* Stated problem:
Can you output the entries word for word, from the first one through the line holding "orange square: moved 8 px left", inclusive?

* Supplied records:
··········
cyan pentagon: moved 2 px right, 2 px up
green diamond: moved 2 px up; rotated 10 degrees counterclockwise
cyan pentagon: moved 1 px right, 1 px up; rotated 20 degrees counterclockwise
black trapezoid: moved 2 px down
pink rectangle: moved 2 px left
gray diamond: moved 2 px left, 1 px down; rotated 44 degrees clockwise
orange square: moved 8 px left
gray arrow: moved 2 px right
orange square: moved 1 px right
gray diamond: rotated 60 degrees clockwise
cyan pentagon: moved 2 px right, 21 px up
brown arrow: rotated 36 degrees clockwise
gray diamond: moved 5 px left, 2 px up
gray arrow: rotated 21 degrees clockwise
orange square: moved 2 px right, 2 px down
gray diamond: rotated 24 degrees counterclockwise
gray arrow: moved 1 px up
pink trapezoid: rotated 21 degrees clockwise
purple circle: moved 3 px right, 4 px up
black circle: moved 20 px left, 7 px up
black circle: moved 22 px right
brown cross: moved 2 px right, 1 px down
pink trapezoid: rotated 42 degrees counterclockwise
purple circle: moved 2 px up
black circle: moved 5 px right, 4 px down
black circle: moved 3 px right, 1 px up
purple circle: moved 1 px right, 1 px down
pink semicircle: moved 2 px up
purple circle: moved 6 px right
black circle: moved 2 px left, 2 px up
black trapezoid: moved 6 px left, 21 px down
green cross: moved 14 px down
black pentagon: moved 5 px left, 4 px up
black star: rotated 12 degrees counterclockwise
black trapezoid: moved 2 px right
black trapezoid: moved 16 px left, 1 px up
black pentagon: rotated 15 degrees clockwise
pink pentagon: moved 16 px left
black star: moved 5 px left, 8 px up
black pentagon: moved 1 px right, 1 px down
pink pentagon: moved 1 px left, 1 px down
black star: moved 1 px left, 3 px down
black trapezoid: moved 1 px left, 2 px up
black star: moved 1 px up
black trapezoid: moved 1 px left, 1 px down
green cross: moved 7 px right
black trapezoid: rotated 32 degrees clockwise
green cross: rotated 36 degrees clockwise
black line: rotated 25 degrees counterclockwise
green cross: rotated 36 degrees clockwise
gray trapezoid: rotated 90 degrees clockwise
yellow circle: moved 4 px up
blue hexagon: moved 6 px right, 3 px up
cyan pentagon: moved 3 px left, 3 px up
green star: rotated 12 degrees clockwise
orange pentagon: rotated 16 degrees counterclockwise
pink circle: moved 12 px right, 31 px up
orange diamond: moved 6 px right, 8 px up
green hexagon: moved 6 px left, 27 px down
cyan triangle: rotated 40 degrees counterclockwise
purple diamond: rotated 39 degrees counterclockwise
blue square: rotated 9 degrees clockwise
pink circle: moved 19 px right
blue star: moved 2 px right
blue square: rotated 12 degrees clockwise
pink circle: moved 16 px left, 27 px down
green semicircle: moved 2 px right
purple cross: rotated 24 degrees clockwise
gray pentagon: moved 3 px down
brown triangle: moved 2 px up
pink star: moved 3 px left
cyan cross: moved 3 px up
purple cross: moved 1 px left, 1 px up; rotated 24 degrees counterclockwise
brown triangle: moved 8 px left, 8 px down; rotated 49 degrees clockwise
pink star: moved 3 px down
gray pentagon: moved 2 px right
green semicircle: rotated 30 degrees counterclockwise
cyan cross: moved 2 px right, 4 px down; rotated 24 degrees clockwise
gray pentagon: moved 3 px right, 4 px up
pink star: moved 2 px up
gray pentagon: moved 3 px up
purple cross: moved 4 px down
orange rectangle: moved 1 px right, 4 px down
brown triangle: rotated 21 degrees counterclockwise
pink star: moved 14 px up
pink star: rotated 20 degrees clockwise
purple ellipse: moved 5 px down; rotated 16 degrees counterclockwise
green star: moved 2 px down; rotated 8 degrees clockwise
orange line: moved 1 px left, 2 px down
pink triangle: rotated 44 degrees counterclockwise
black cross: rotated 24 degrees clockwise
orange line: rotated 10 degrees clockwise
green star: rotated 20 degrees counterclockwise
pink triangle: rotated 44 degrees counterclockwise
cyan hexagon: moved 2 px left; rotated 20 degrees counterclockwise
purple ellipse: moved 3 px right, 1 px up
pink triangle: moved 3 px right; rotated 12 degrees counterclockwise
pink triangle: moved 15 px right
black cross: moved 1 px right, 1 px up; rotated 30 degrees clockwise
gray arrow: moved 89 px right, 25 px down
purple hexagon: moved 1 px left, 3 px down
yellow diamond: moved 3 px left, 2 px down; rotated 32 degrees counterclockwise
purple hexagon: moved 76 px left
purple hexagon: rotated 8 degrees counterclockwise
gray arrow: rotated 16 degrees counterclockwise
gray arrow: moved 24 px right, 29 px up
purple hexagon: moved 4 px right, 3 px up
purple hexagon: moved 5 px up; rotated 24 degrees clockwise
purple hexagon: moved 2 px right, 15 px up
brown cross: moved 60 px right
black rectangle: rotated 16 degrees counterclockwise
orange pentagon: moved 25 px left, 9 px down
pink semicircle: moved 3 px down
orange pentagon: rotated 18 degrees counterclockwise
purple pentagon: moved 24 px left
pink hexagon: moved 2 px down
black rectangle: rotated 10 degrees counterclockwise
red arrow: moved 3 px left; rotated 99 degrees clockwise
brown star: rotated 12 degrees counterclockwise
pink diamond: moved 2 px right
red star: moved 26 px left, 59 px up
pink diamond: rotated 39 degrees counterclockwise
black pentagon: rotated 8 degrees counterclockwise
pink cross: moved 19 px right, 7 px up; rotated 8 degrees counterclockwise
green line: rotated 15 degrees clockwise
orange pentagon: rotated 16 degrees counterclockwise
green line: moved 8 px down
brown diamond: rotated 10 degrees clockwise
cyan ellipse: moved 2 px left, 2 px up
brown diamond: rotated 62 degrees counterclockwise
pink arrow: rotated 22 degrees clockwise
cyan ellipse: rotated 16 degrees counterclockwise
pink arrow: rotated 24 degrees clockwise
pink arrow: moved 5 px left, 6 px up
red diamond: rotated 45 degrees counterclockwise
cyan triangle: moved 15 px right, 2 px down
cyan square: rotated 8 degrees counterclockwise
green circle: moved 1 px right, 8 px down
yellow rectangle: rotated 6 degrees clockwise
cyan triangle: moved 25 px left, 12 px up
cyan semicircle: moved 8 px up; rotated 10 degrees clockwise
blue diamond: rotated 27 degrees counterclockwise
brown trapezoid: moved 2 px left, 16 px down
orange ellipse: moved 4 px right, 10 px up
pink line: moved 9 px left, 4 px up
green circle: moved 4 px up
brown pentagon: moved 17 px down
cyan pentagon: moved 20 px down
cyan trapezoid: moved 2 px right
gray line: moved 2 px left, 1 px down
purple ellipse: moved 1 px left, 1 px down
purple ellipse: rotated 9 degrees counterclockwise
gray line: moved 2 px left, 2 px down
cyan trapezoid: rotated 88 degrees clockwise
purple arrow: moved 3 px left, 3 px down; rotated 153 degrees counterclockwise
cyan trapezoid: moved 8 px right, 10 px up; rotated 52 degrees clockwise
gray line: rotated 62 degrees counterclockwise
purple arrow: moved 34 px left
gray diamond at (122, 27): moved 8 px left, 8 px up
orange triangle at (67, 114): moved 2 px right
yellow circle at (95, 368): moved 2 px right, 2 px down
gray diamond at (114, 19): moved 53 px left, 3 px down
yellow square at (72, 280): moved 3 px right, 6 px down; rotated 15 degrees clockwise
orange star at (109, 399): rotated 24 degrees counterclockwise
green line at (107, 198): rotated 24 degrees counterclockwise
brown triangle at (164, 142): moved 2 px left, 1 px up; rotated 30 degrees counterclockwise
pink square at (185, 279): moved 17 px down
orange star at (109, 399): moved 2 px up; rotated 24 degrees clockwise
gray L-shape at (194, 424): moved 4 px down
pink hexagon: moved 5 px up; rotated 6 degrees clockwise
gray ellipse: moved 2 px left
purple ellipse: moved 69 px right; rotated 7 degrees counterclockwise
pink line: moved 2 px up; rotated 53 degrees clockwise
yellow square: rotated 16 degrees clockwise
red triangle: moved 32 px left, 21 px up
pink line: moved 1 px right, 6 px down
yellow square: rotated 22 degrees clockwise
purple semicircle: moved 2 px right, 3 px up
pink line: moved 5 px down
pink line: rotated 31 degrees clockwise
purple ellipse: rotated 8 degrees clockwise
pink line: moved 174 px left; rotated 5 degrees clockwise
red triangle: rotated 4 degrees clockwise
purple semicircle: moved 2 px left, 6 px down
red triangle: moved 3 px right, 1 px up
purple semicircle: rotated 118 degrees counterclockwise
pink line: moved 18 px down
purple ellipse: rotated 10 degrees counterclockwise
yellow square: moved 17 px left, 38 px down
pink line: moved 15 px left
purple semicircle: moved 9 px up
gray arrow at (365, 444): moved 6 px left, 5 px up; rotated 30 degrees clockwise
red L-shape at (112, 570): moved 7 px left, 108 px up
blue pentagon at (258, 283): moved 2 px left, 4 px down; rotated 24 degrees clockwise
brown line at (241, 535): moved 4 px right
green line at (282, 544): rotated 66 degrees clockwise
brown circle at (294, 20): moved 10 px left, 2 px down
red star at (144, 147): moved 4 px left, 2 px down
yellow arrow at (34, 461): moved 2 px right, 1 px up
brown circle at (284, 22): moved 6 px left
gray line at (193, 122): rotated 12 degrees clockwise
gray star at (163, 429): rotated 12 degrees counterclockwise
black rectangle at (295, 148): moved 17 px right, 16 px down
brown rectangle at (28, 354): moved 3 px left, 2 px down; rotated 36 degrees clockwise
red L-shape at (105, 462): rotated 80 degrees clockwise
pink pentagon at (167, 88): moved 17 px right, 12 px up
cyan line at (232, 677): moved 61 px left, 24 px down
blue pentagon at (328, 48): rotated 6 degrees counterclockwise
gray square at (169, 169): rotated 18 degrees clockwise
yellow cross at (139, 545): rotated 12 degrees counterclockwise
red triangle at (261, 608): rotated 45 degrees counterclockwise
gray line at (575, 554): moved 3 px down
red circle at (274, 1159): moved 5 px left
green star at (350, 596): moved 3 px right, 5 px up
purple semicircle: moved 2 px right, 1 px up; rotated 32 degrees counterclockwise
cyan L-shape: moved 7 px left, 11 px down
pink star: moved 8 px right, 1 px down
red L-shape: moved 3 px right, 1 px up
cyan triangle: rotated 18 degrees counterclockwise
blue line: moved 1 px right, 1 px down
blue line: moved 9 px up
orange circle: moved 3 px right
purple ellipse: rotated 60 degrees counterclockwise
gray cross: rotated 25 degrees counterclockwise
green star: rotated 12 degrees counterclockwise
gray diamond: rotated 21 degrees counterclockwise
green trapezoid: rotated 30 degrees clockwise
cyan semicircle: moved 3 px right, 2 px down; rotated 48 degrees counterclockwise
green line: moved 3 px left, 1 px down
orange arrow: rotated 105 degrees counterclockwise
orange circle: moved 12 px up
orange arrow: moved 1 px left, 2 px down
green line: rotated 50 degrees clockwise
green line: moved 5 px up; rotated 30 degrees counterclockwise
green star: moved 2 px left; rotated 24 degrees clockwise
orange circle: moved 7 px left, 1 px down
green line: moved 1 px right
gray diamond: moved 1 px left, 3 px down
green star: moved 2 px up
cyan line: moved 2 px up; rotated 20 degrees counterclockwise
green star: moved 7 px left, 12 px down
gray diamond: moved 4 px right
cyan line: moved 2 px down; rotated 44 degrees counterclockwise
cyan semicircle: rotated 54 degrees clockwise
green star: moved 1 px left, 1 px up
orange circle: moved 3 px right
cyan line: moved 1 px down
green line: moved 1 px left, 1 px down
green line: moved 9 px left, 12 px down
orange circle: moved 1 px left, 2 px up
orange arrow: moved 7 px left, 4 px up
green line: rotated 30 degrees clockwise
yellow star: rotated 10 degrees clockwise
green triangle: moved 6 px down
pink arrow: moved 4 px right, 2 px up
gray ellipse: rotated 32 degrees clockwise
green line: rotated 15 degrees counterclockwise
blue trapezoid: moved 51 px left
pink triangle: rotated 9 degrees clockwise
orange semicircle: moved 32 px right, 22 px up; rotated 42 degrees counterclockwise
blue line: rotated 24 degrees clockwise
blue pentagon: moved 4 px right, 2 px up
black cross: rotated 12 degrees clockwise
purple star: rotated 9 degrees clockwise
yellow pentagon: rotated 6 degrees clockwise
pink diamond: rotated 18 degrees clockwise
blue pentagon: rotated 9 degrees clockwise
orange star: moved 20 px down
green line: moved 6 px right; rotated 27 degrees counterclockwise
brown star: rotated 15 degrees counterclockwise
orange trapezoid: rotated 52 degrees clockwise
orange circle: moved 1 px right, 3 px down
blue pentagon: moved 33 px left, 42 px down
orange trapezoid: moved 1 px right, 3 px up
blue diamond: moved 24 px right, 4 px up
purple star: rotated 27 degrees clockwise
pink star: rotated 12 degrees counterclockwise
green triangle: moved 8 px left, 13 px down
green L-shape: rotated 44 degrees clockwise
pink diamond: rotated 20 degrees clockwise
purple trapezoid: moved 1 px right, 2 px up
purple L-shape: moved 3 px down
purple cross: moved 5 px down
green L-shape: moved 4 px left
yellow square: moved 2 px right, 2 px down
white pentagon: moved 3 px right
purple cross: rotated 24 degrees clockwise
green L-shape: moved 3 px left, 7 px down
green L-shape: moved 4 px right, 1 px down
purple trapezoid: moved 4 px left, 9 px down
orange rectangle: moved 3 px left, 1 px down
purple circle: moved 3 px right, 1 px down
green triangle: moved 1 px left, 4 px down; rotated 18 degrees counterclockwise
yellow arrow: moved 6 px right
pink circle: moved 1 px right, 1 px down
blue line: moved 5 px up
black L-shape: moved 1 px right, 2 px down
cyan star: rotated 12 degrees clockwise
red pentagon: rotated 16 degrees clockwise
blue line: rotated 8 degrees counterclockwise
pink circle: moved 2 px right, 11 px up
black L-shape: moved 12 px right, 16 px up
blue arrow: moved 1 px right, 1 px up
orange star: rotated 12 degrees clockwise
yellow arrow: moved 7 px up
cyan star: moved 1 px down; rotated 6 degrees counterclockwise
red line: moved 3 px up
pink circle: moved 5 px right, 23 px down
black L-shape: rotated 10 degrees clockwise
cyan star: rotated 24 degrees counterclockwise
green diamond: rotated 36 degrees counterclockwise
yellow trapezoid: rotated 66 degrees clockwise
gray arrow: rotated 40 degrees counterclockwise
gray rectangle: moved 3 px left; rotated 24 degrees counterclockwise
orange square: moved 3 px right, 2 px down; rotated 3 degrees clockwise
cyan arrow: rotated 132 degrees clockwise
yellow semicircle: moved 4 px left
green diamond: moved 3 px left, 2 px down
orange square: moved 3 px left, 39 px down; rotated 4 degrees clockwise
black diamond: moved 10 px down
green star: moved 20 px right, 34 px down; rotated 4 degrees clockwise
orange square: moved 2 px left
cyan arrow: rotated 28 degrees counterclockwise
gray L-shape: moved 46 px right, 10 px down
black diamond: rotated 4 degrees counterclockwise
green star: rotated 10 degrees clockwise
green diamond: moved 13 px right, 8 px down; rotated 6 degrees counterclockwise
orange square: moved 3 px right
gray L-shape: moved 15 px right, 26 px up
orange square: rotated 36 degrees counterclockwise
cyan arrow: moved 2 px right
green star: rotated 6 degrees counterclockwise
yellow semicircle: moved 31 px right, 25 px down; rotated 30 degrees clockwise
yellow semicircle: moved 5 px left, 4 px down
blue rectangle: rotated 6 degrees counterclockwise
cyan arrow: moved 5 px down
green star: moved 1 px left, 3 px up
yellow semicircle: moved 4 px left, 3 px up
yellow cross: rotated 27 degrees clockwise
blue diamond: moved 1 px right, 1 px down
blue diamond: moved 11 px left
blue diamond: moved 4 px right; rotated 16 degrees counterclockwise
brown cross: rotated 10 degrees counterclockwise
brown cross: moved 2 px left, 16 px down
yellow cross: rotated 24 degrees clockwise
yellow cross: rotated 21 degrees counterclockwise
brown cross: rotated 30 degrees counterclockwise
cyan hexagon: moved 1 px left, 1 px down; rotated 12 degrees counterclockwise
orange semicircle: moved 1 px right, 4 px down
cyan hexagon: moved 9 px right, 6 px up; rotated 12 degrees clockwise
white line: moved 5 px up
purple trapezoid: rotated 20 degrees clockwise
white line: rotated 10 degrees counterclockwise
··········
* Expected output:
cyan pentagon: moved 2 px right, 2 px up
green diamond: moved 2 px up; rotated 10 degrees counterclockwise
cyan pentagon: moved 1 px right, 1 px up; rotated 20 degrees counterclockwise
black trapezoid: moved 2 px down
pink rectangle: moved 2 px left
gray diamond: moved 2 px left, 1 px down; rotated 44 degrees clockwise
orange square: moved 8 px left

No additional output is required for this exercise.